(Beginning of Extracted records)

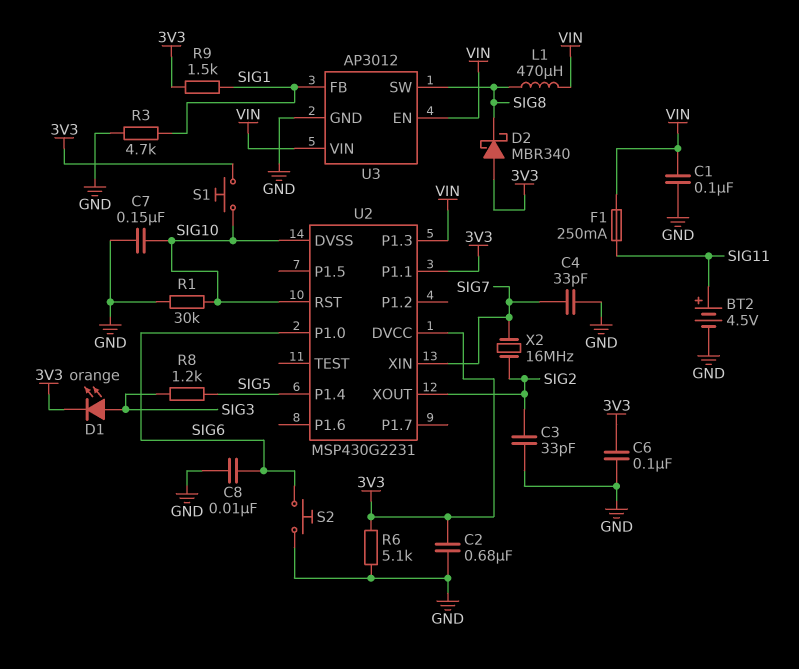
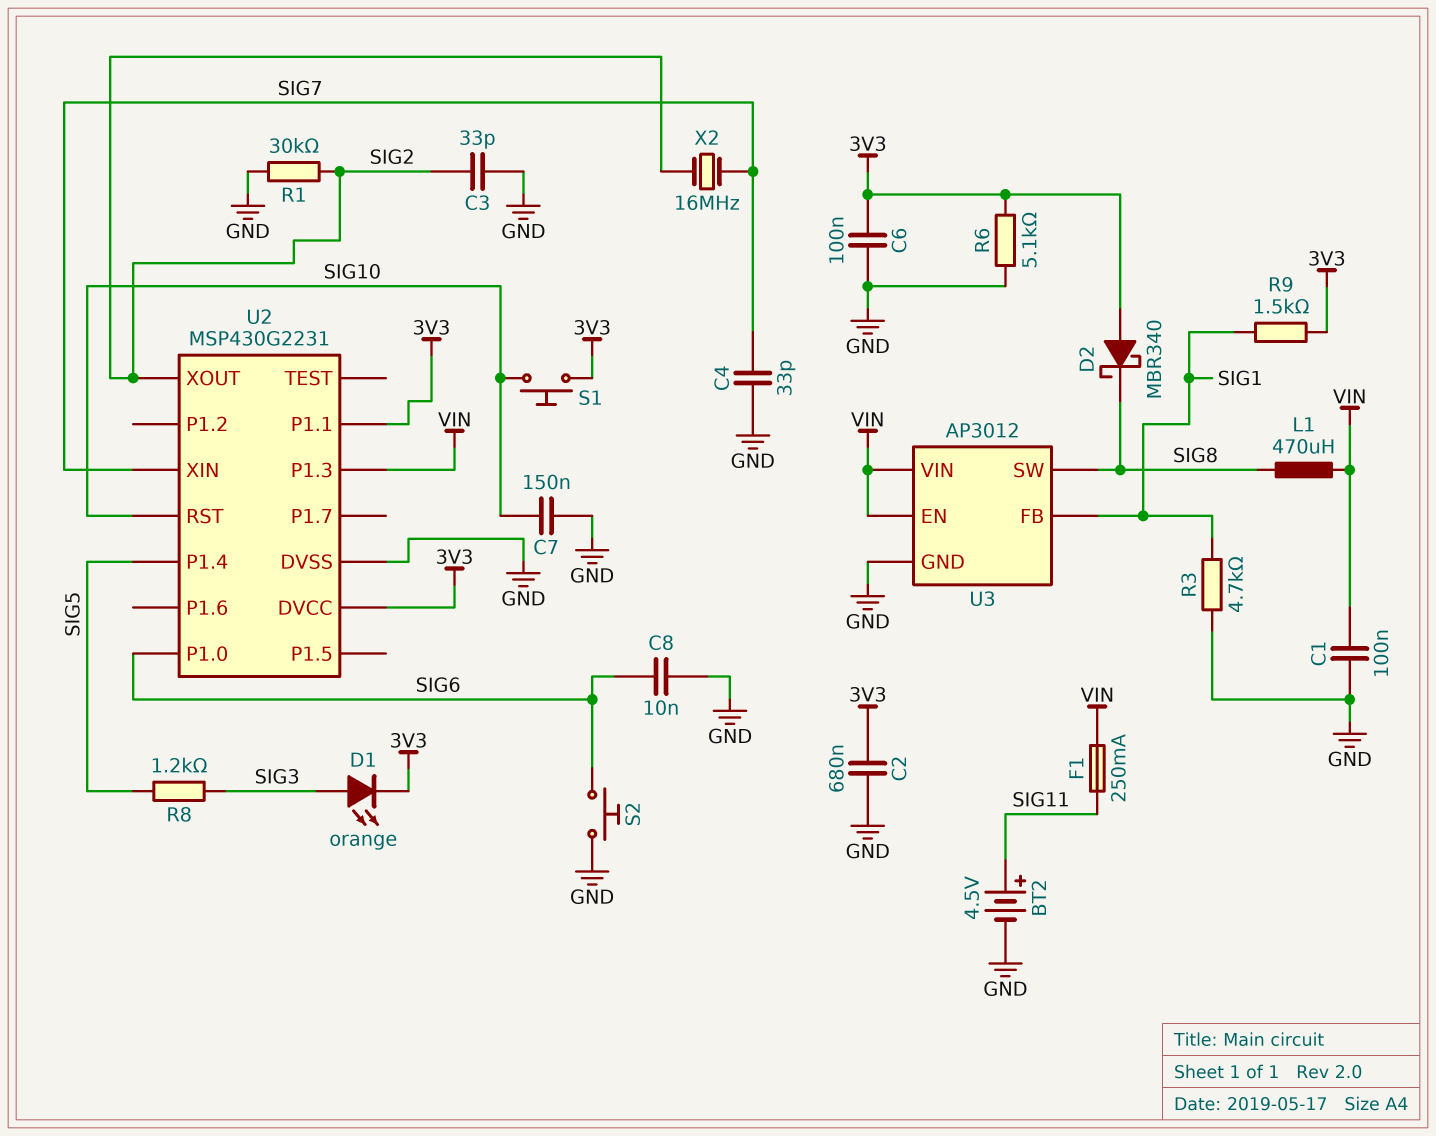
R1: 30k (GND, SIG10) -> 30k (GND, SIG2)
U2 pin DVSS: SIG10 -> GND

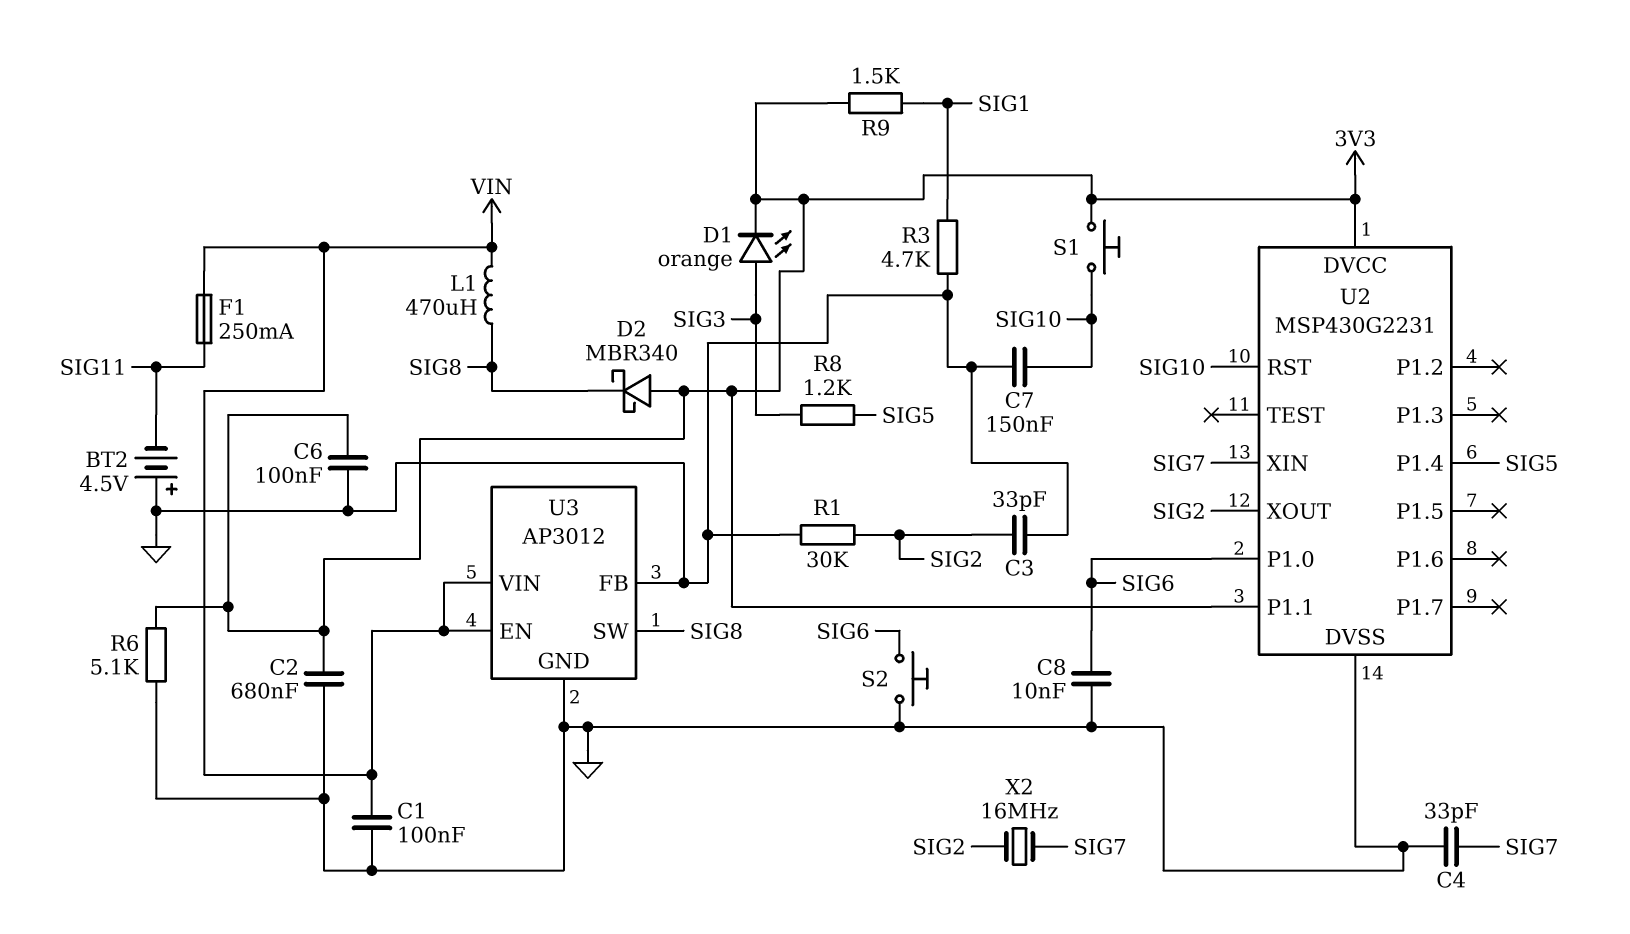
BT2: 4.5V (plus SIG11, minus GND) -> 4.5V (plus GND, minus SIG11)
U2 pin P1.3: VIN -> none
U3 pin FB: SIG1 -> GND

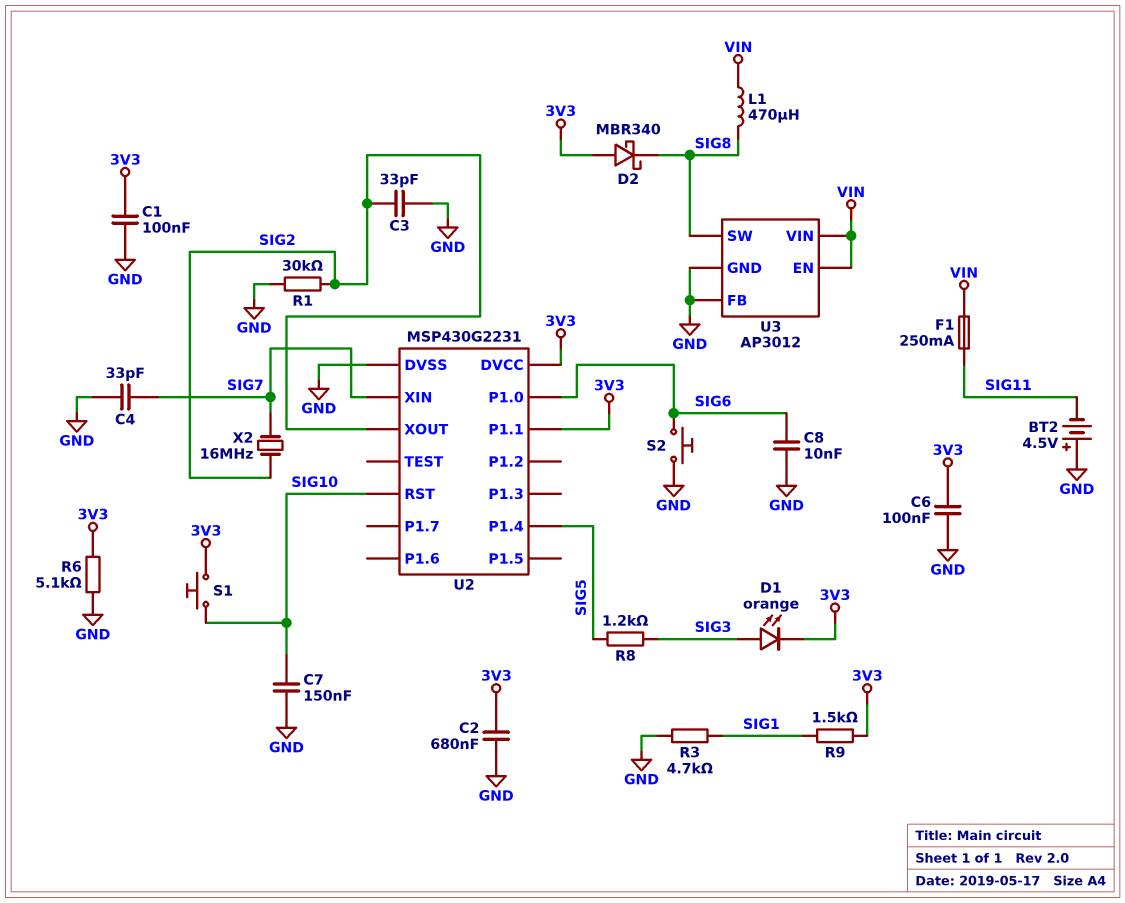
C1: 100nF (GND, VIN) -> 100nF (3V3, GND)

(End of Extracted records)

### Required action
Could you restate the material word for word, omitting the pictures?

### Answer section
R1: 30k (GND, SIG10) -> 30k (GND, SIG2)
U2 pin DVSS: SIG10 -> GND

BT2: 4.5V (plus SIG11, minus GND) -> 4.5V (plus GND, minus SIG11)
U2 pin P1.3: VIN -> none
U3 pin FB: SIG1 -> GND

C1: 100nF (GND, VIN) -> 100nF (3V3, GND)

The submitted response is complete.